The answer must be a single number: how many lines in the entries below contain the word "added".

START DATA FOR ANALYSIS

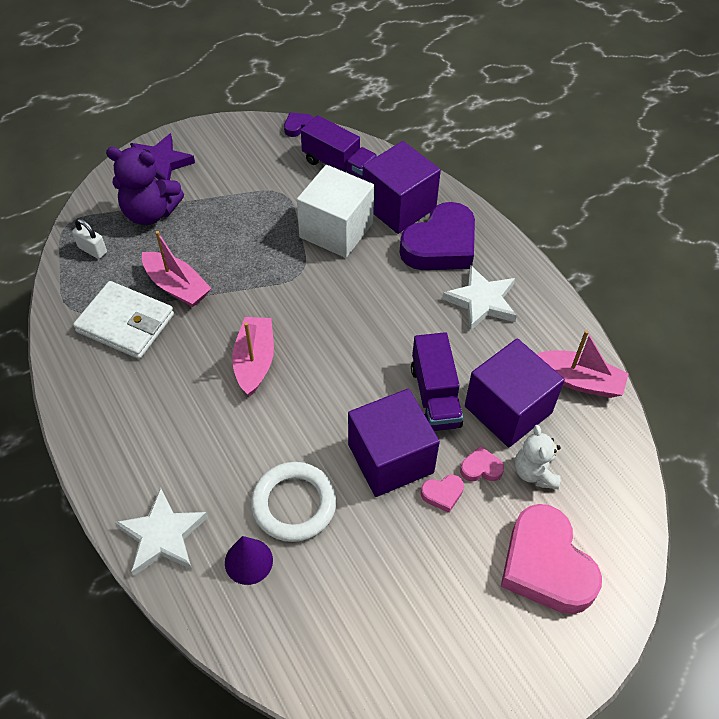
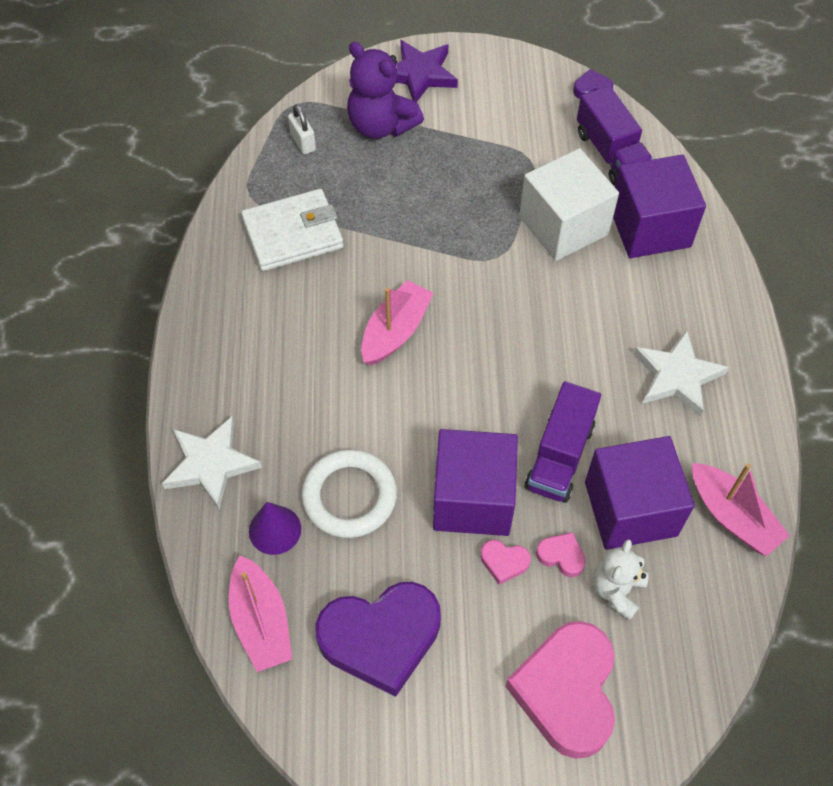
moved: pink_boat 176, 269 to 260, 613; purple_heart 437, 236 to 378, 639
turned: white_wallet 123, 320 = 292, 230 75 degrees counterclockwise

END DATA FOR ANALYSIS
START DATA FOR ANALYSIS

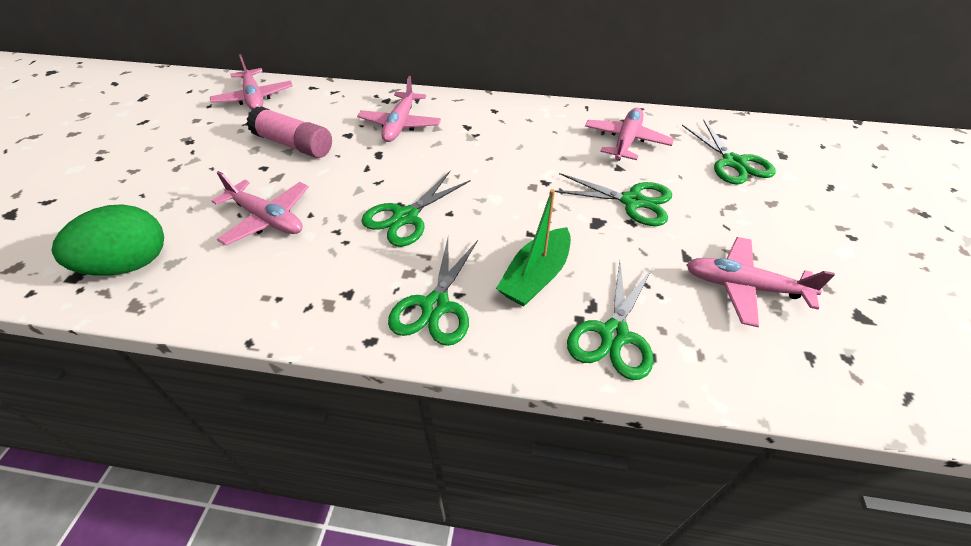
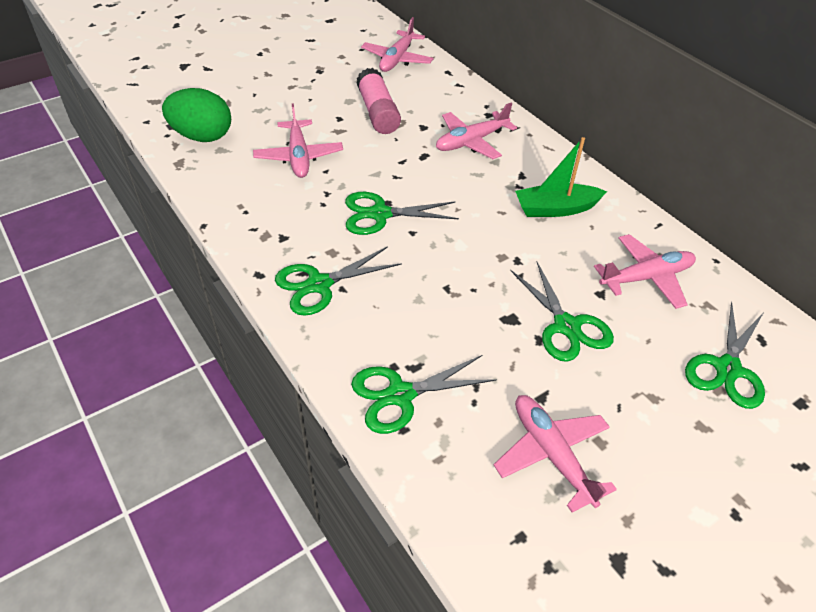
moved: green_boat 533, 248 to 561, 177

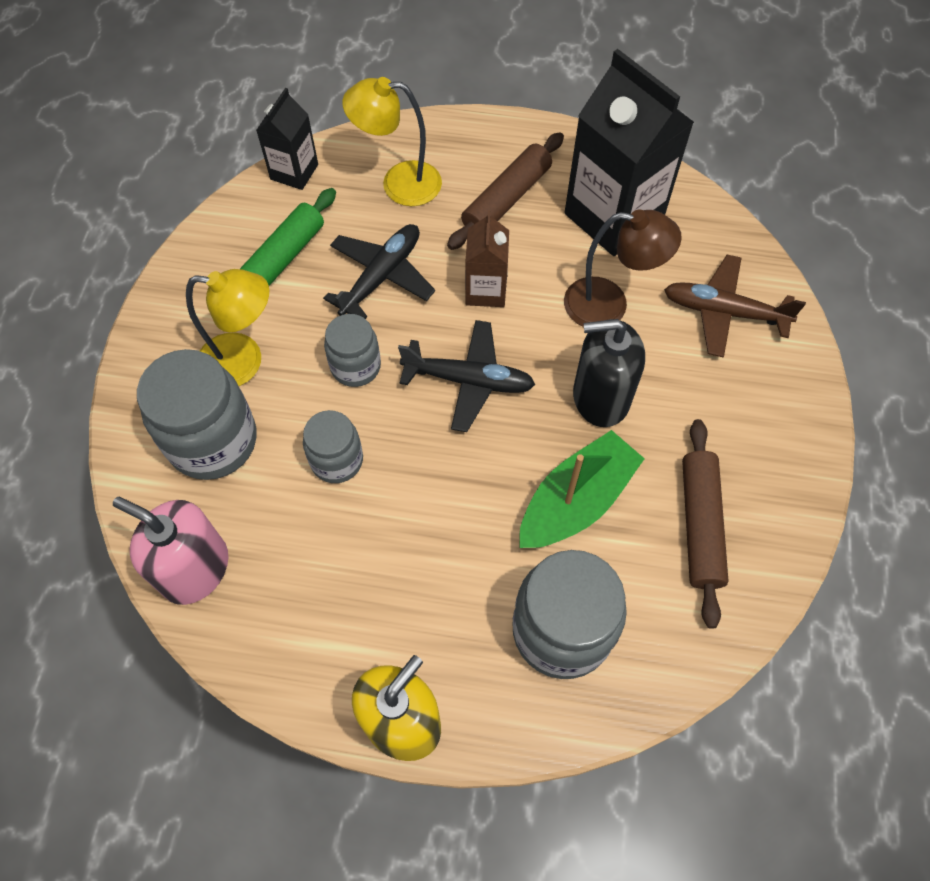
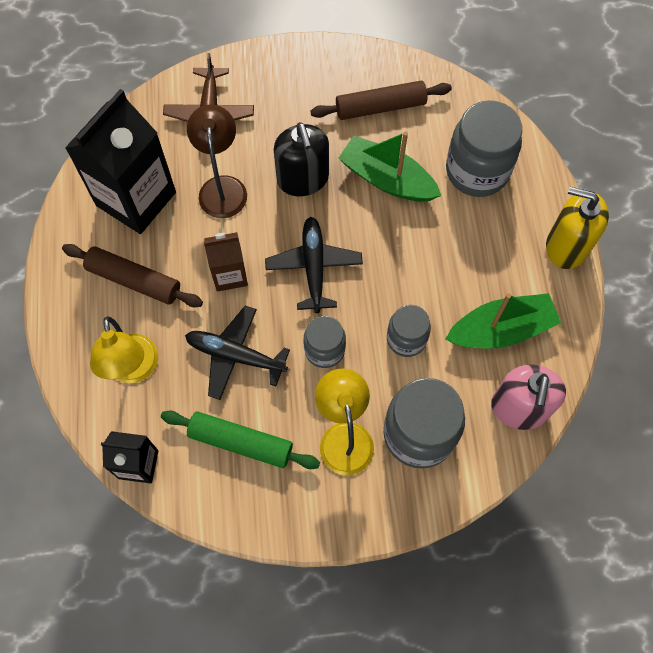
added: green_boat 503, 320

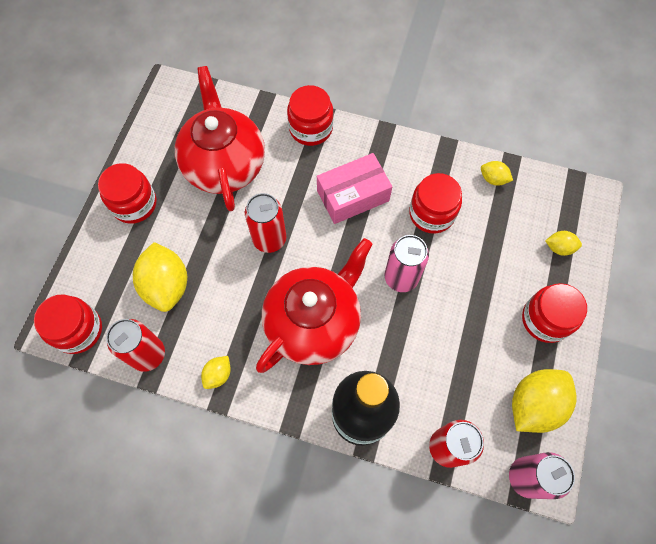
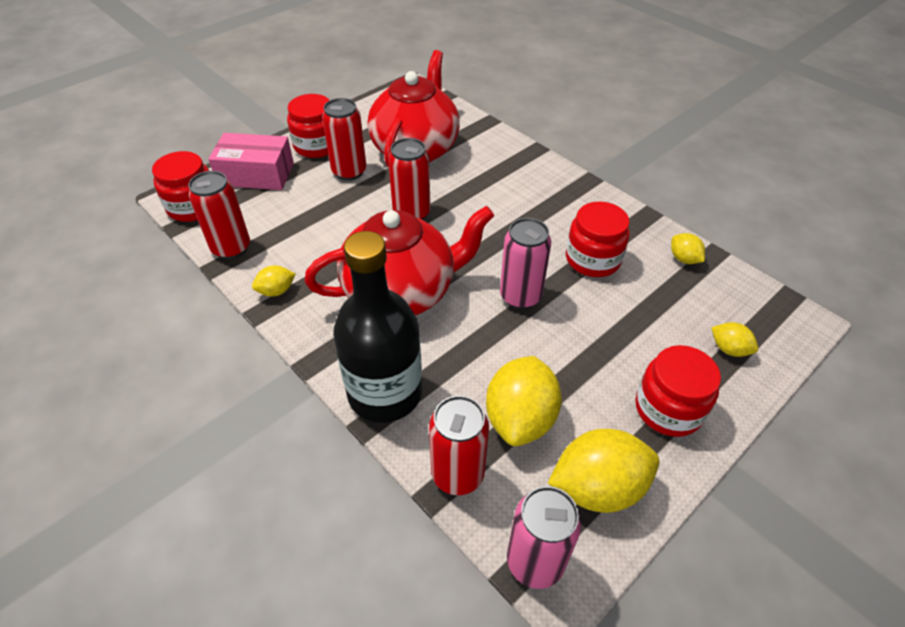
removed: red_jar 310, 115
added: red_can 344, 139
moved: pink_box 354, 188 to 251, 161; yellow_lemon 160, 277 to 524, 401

END DATA FOR ANALYSIS

WRITTEN SOLUTION =>
2